▶ _Available data_
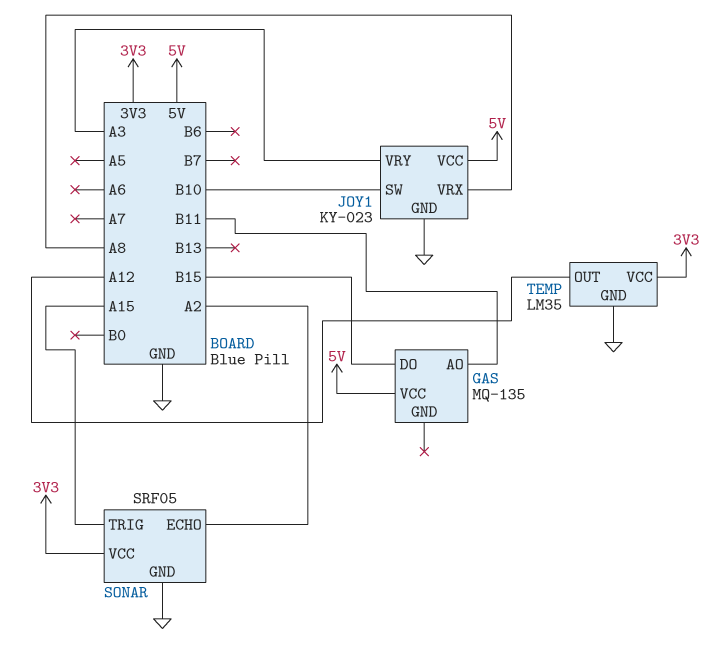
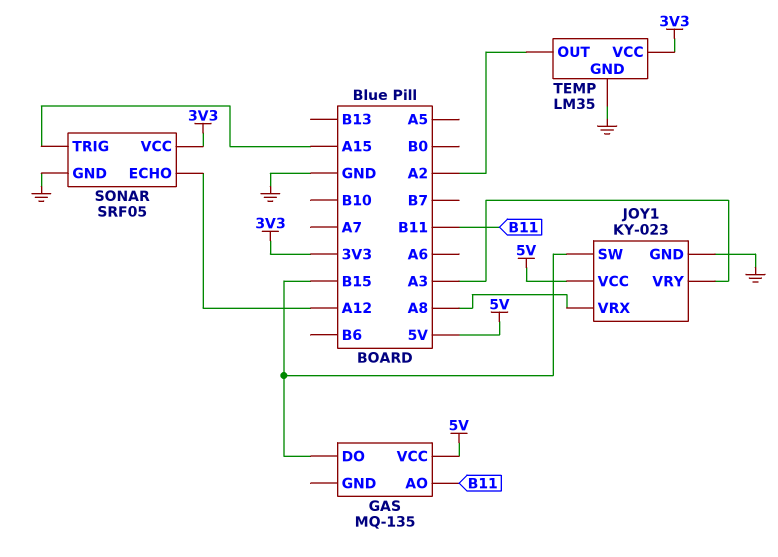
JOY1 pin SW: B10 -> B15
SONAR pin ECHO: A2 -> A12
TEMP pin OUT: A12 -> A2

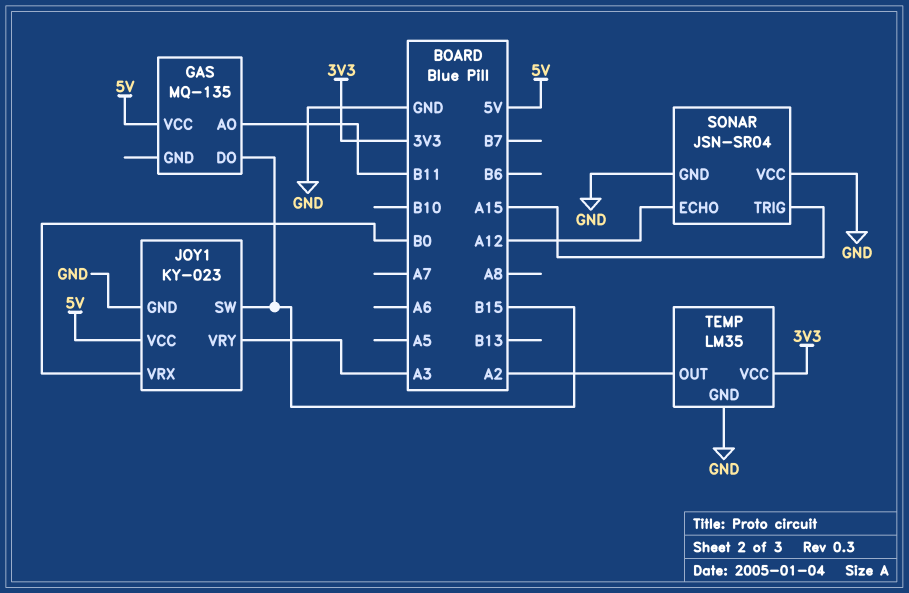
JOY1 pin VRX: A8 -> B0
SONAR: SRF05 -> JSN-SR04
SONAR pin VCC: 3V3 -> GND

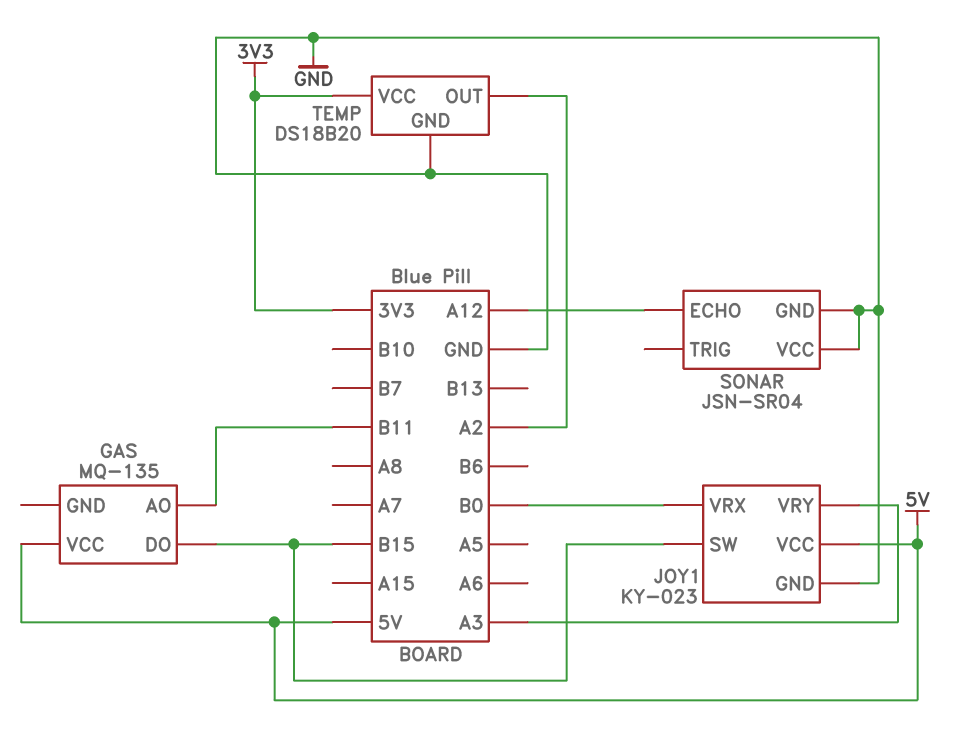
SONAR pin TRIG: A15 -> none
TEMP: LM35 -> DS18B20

▶ _Your instructions_
Please repeat every record above exactly, leaving the pictures out.

▶ _Answer area_
JOY1 pin SW: B10 -> B15
SONAR pin ECHO: A2 -> A12
TEMP pin OUT: A12 -> A2

JOY1 pin VRX: A8 -> B0
SONAR: SRF05 -> JSN-SR04
SONAR pin VCC: 3V3 -> GND

SONAR pin TRIG: A15 -> none
TEMP: LM35 -> DS18B20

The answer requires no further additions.